PROVIDED DATA.
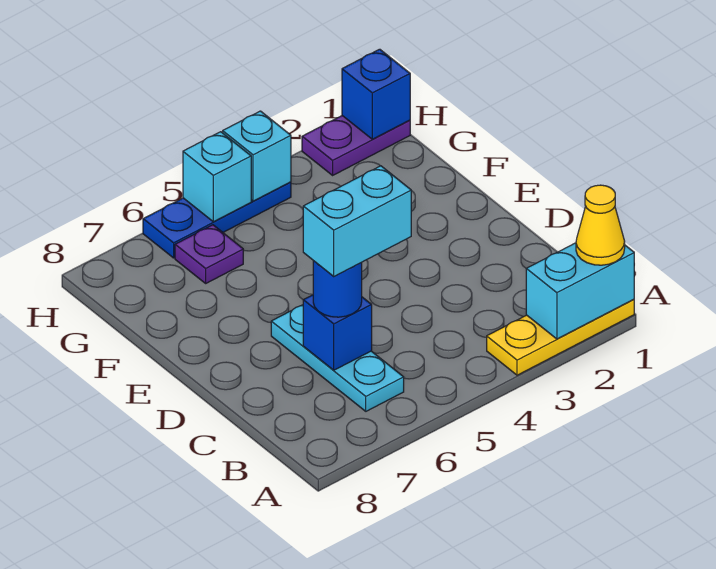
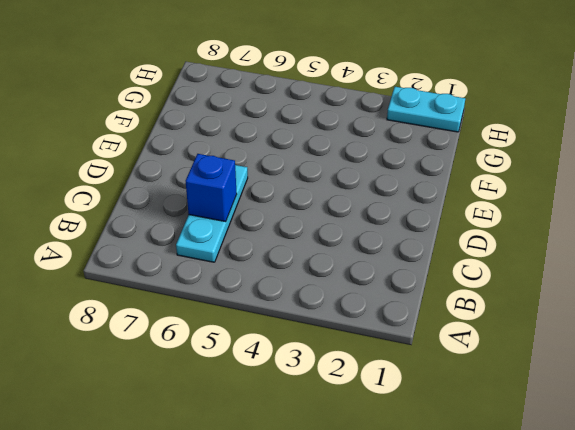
cyan plate H1:H2 level 1 -> purple plate H1:H2 level 1
none -> yellow plate A1:A3 level 1
none -> purple plate G6 level 1
none -> blue plate H4:H6 level 1

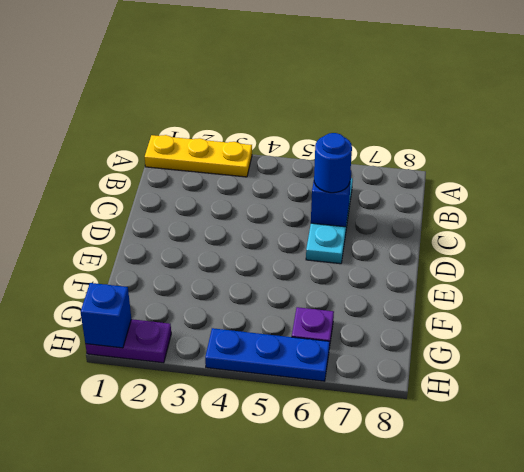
none -> cyan brick A1:A2 level 2
none -> cyan brick H4 level 2
none -> cyan brick H5 level 2

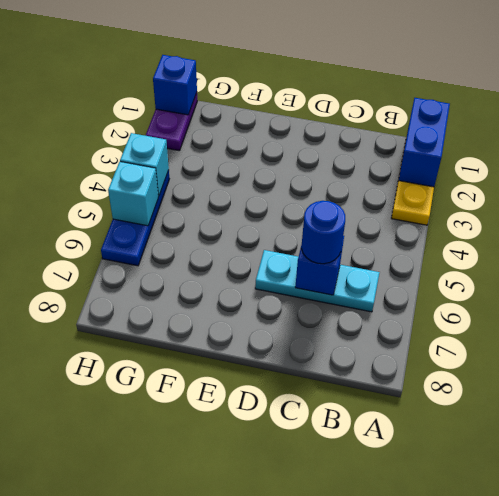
blue brick A1:A2 level 2 -> cyan brick A1:A2 level 2
none -> purple plate G6 level 1
none -> yellow cone A1 level 3
none -> cyan brick C5:C6 level 4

PROBLEM TO SOLVE. Without the pictures, retype all of the data above exactly.

FINISHED EXERCISE.
cyan plate H1:H2 level 1 -> purple plate H1:H2 level 1
none -> yellow plate A1:A3 level 1
none -> purple plate G6 level 1
none -> blue plate H4:H6 level 1

none -> cyan brick A1:A2 level 2
none -> cyan brick H4 level 2
none -> cyan brick H5 level 2

blue brick A1:A2 level 2 -> cyan brick A1:A2 level 2
none -> purple plate G6 level 1
none -> yellow cone A1 level 3
none -> cyan brick C5:C6 level 4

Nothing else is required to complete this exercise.